◆ WHAT IS REQUIRED:
Write out, character for character, the line containing "(292, 364) = (416, 341): none -> brown cap" and all lines after it up to the end of the listing.

[STORED DATA Boundary: Start]

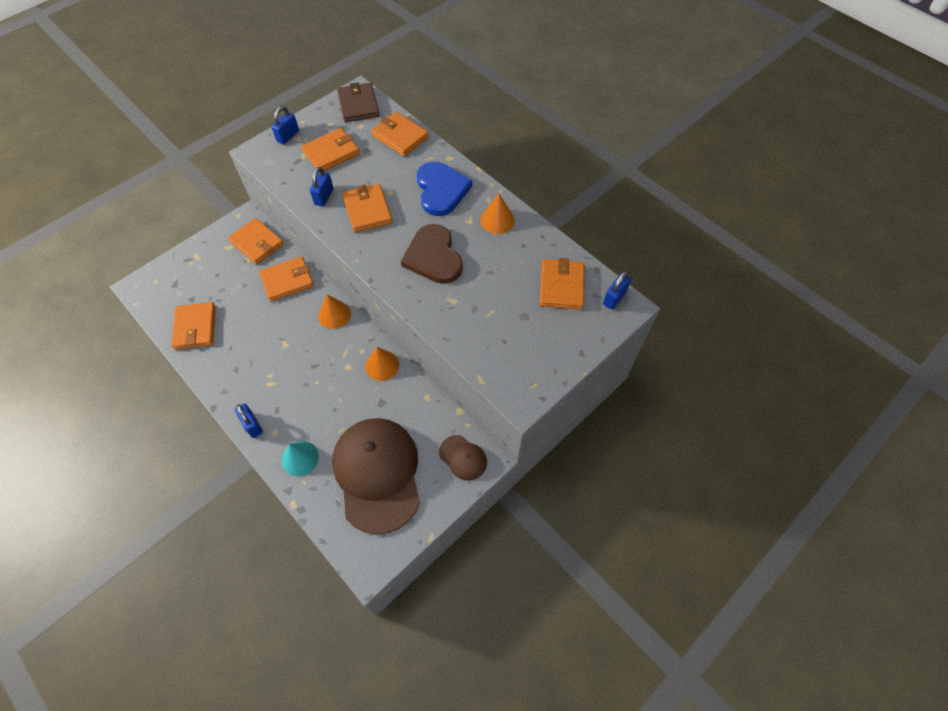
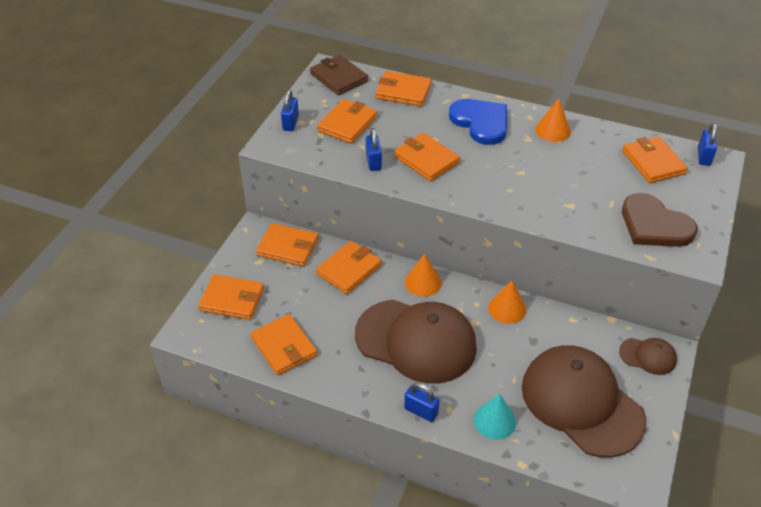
camera: 25 degrees left, 15 degrees down
(187, 272) = (232, 299): none -> orange wallet
(292, 364) = (416, 341): none -> brown cap
(433, 257) = (522, 177): brown heart -> brown heart (654, 225)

[STORED DATA Boundary: End]

◆ RESPONSE:
(292, 364) = (416, 341): none -> brown cap
(433, 257) = (522, 177): brown heart -> brown heart (654, 225)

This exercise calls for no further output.